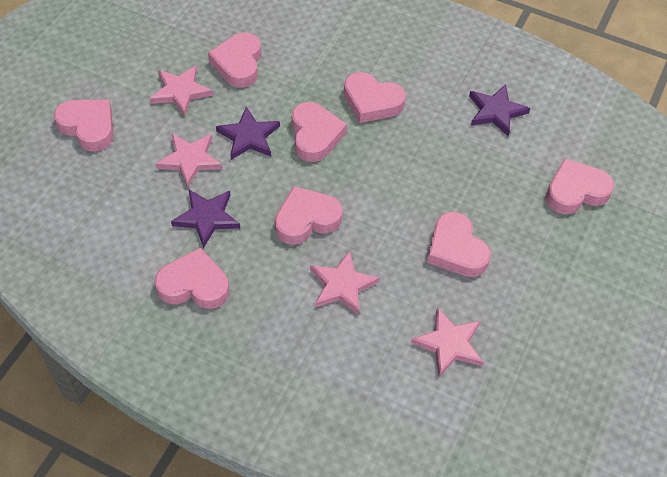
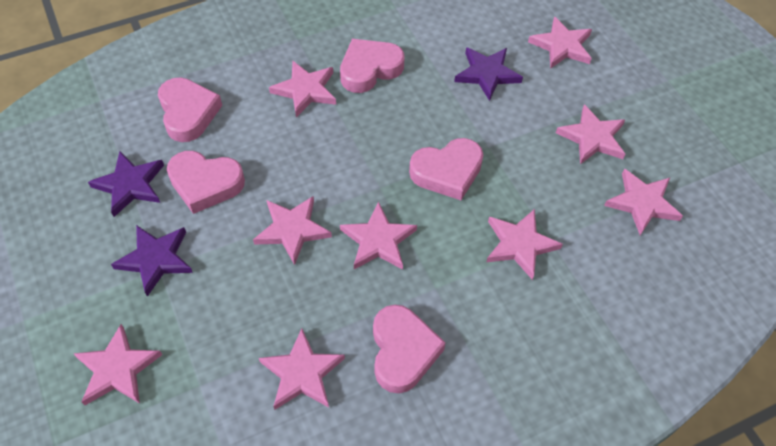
pink heart: 8 -> 5
pink star: 4 -> 9

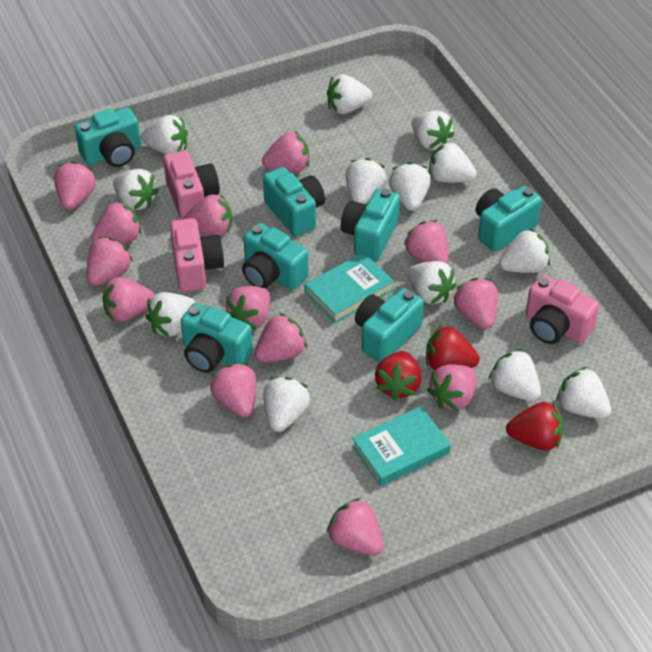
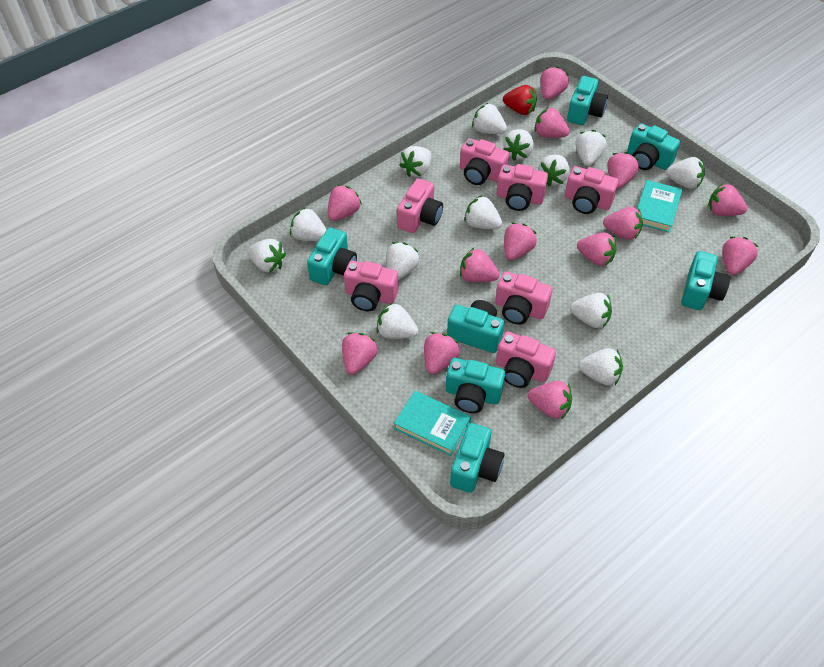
pink camera: 3 -> 7
red strawberry: 3 -> 1

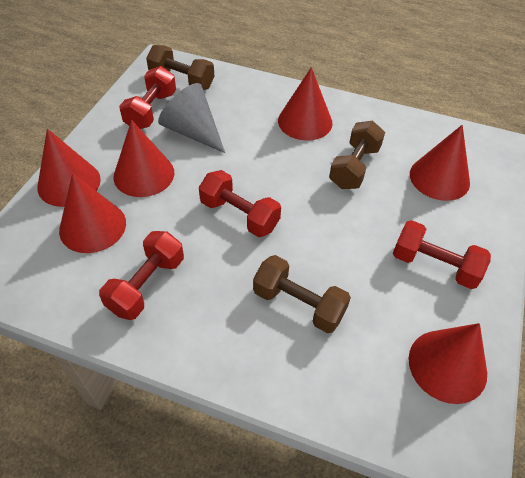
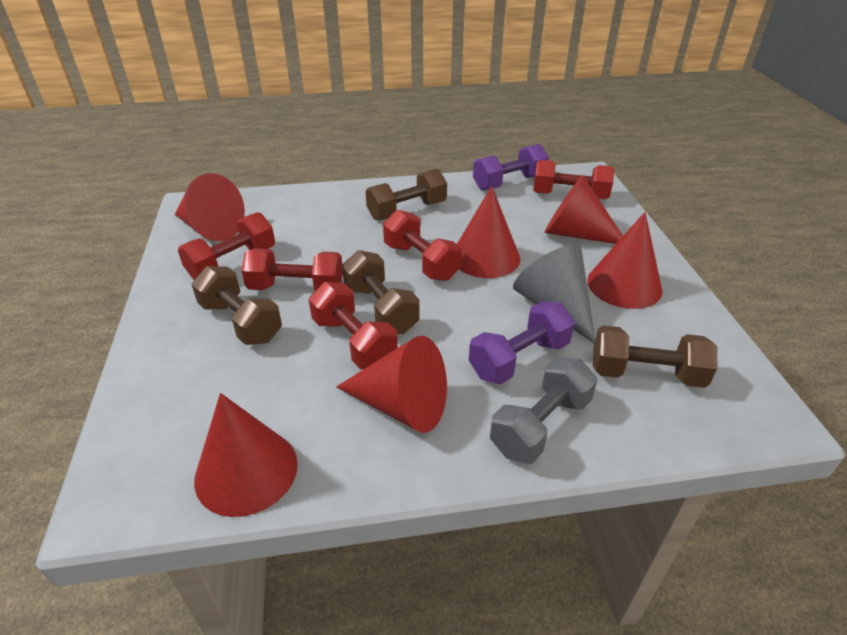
brown dumbbell: 3 -> 4
grey dumbbell: 0 -> 1
purple dumbbell: 0 -> 2
red dumbbell: 4 -> 5

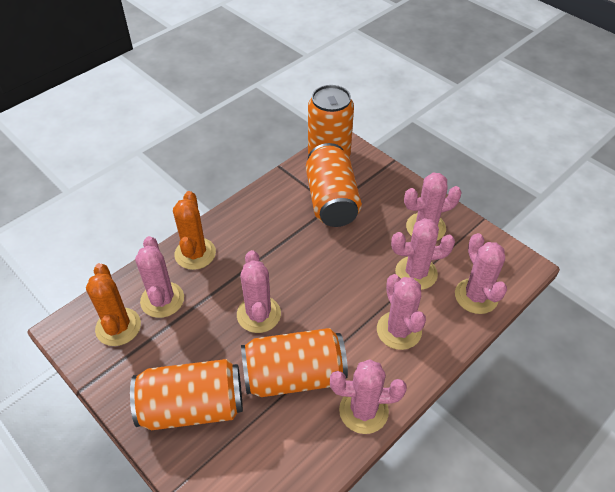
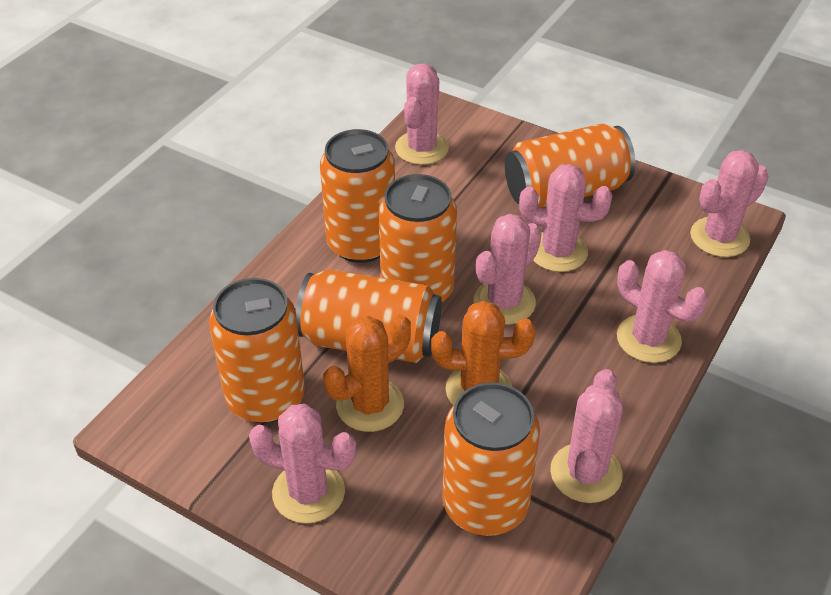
orange can: 4 -> 6

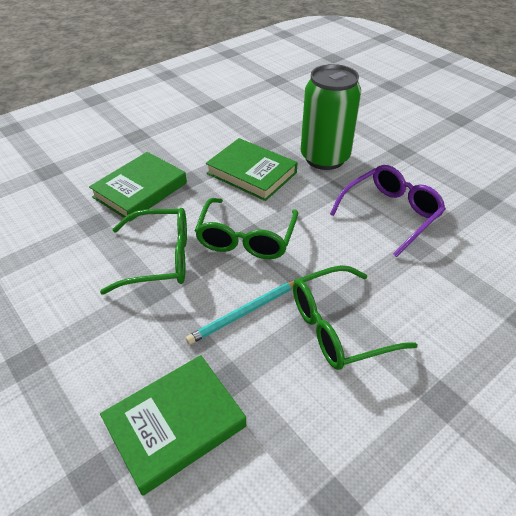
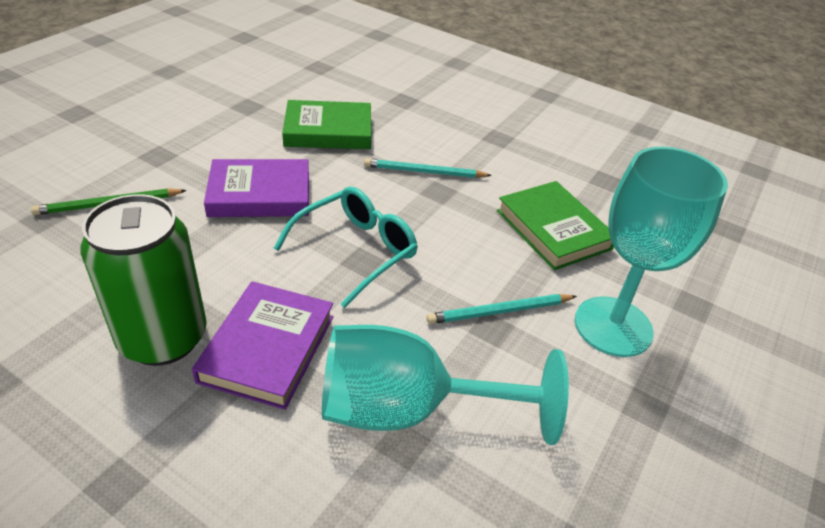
green book: 3 -> 2
green glasses: 3 -> 0
green pencil: 0 -> 1
purple book: 0 -> 2
purple glasses: 1 -> 0
turquoise glasses: 0 -> 1
turquoise goblet: 0 -> 2
turquoise pencil: 1 -> 2

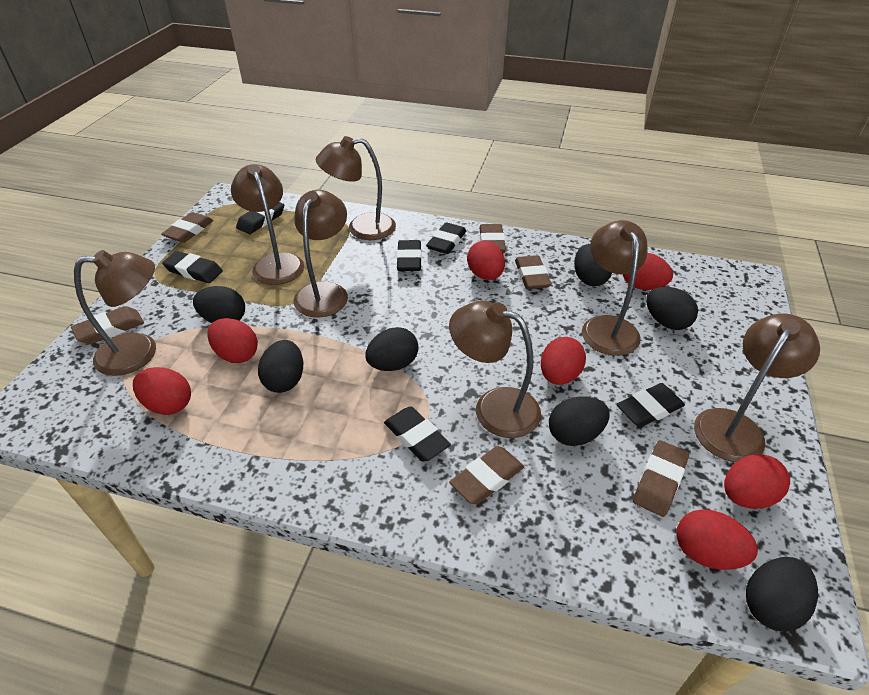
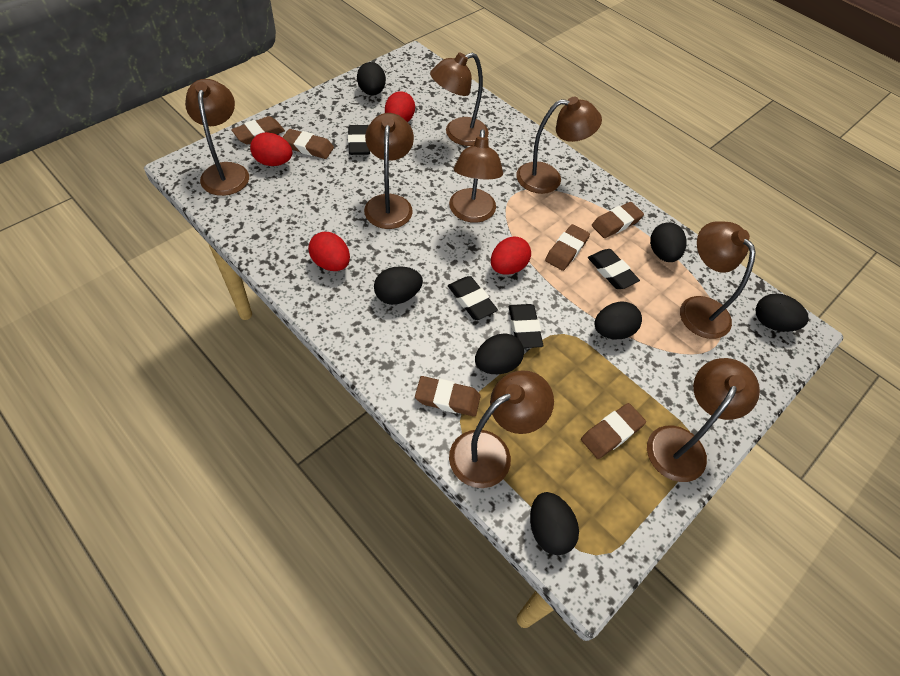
black eraser: 6 -> 4
brown lamp: 7 -> 8
red egg: 7 -> 4

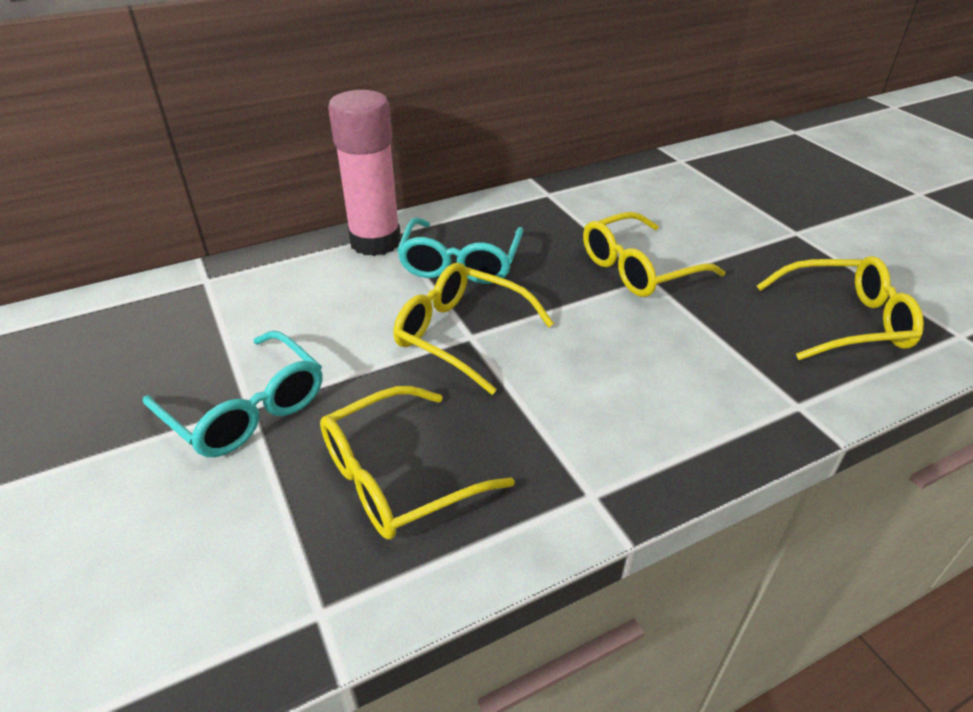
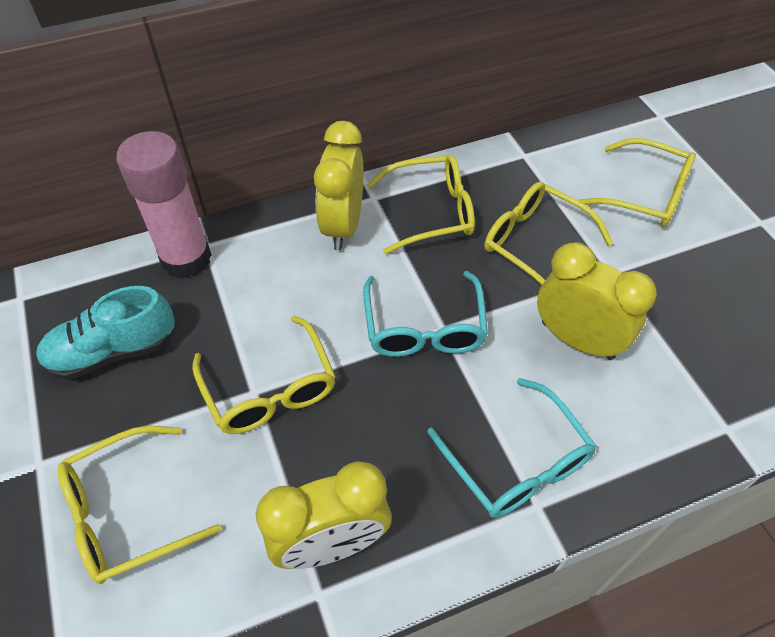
turquoise shoe: 0 -> 1
yellow clock: 0 -> 3
yellow glasses: 4 -> 5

What this task involves
Since the pictures are not wanted, write out the rest of the data exactly as it reads.

Expected answer
pink heart: 8 -> 5
pink star: 4 -> 9

pink camera: 3 -> 7
red strawberry: 3 -> 1

brown dumbbell: 3 -> 4
grey dumbbell: 0 -> 1
purple dumbbell: 0 -> 2
red dumbbell: 4 -> 5

orange can: 4 -> 6

green book: 3 -> 2
green glasses: 3 -> 0
green pencil: 0 -> 1
purple book: 0 -> 2
purple glasses: 1 -> 0
turquoise glasses: 0 -> 1
turquoise goblet: 0 -> 2
turquoise pencil: 1 -> 2

black eraser: 6 -> 4
brown lamp: 7 -> 8
red egg: 7 -> 4

turquoise shoe: 0 -> 1
yellow clock: 0 -> 3
yellow glasses: 4 -> 5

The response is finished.